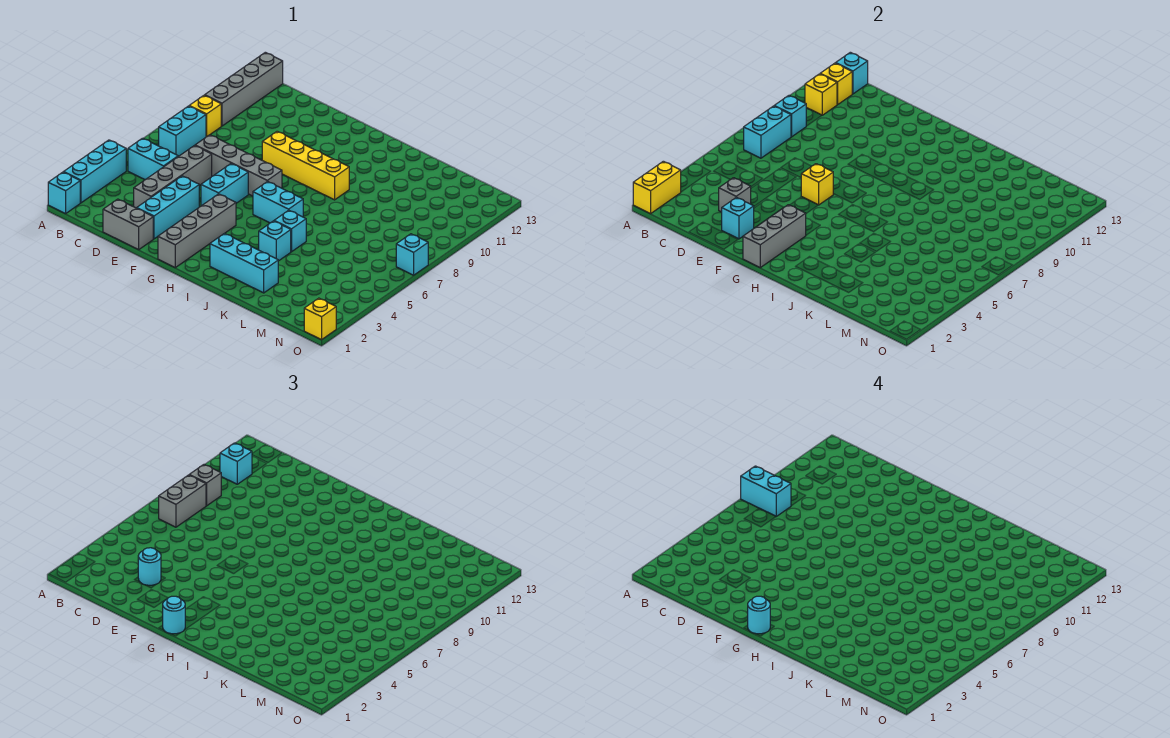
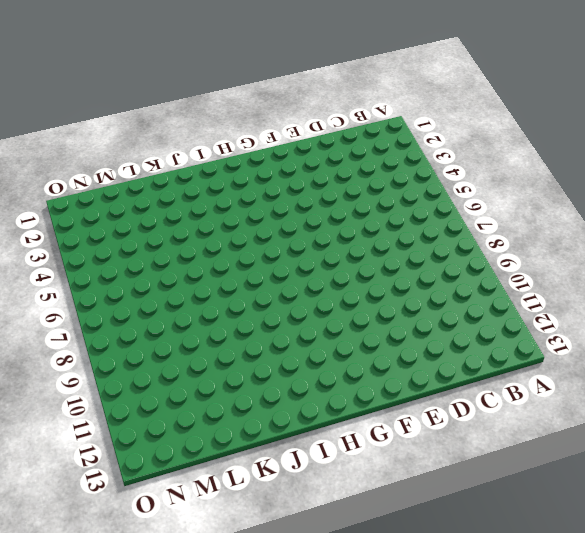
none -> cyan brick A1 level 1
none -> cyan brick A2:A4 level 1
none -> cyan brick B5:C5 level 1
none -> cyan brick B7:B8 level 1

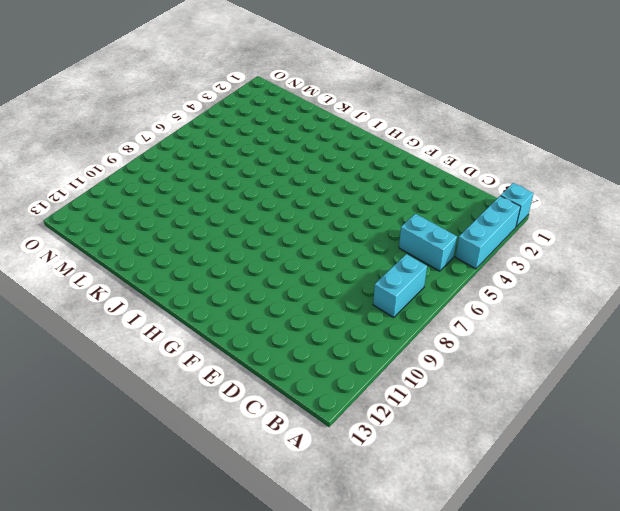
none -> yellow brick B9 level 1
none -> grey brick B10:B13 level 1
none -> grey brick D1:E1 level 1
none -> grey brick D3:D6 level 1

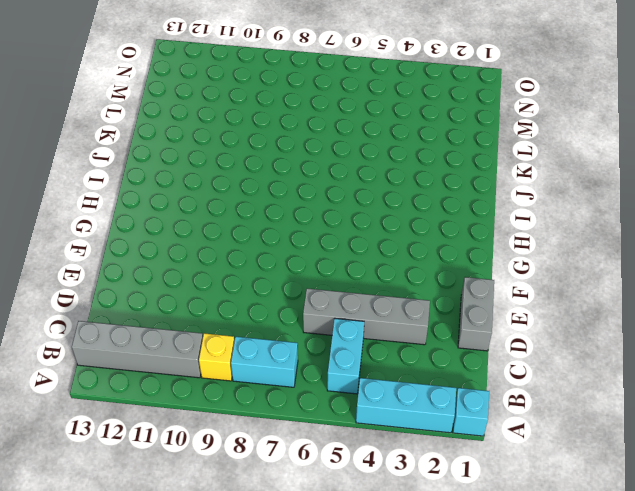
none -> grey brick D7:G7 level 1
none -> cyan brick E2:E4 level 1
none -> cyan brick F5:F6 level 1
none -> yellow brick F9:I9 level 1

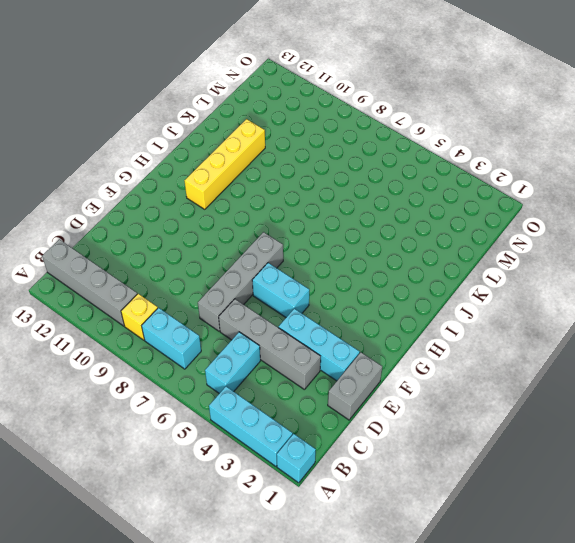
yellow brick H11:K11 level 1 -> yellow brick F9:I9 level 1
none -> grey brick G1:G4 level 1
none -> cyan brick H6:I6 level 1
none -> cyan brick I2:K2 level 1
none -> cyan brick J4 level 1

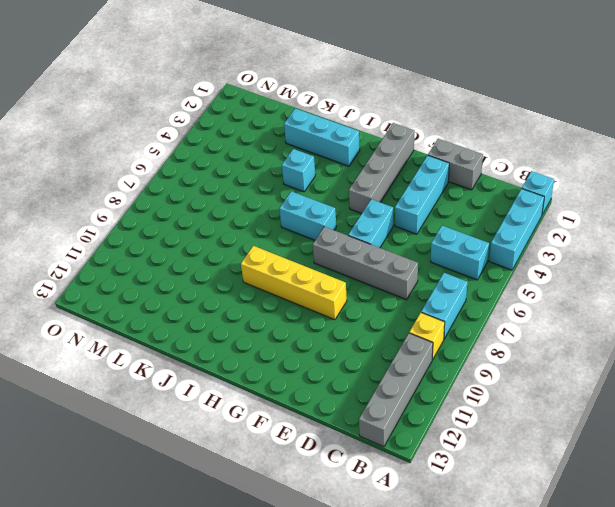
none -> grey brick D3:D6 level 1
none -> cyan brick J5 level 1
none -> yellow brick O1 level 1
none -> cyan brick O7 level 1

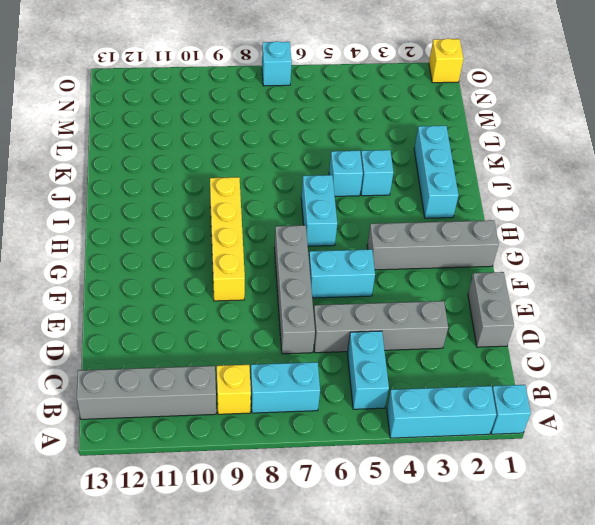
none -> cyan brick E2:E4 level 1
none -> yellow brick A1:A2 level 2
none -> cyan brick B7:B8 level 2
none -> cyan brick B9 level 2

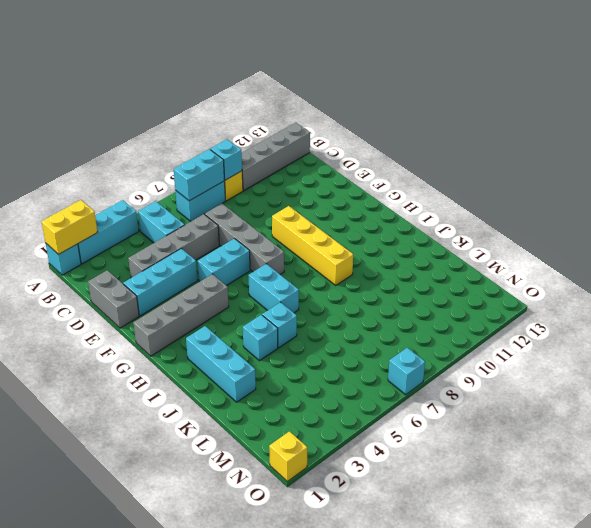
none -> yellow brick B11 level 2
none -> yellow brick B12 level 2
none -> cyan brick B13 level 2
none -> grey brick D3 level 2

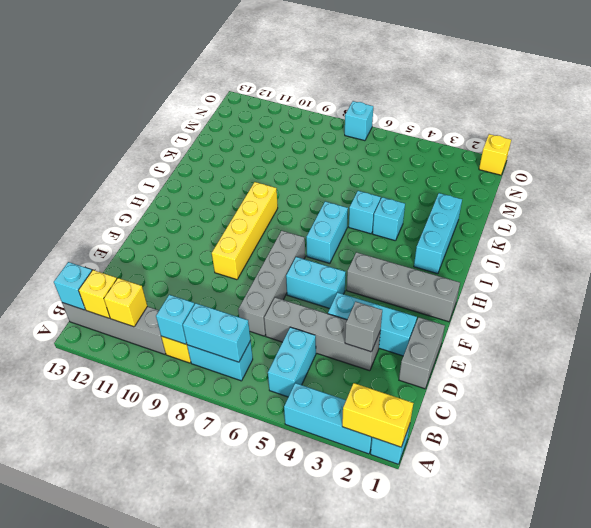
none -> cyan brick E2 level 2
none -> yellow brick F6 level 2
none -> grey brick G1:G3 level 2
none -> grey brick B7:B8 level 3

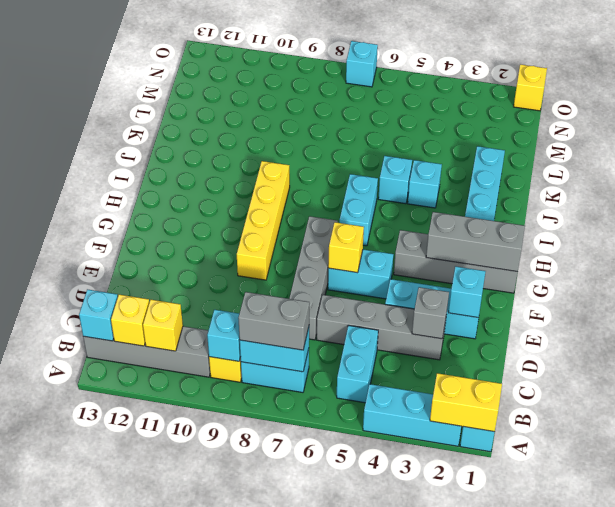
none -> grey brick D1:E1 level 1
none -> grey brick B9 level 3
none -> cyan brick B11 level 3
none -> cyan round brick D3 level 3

.....

**TASK DETAILS**: The task requires restating verbatim the lines from the one that holds "none -> cyan brick I2:K2 level 1" through the end of the listing, both ends counted, and no pictures.

**EXPECTED ANSWER**:
none -> cyan brick I2:K2 level 1
none -> cyan brick J4 level 1

none -> grey brick D3:D6 level 1
none -> cyan brick J5 level 1
none -> yellow brick O1 level 1
none -> cyan brick O7 level 1

none -> cyan brick E2:E4 level 1
none -> yellow brick A1:A2 level 2
none -> cyan brick B7:B8 level 2
none -> cyan brick B9 level 2

none -> yellow brick B11 level 2
none -> yellow brick B12 level 2
none -> cyan brick B13 level 2
none -> grey brick D3 level 2

none -> cyan brick E2 level 2
none -> yellow brick F6 level 2
none -> grey brick G1:G3 level 2
none -> grey brick B7:B8 level 3

none -> grey brick D1:E1 level 1
none -> grey brick B9 level 3
none -> cyan brick B11 level 3
none -> cyan round brick D3 level 3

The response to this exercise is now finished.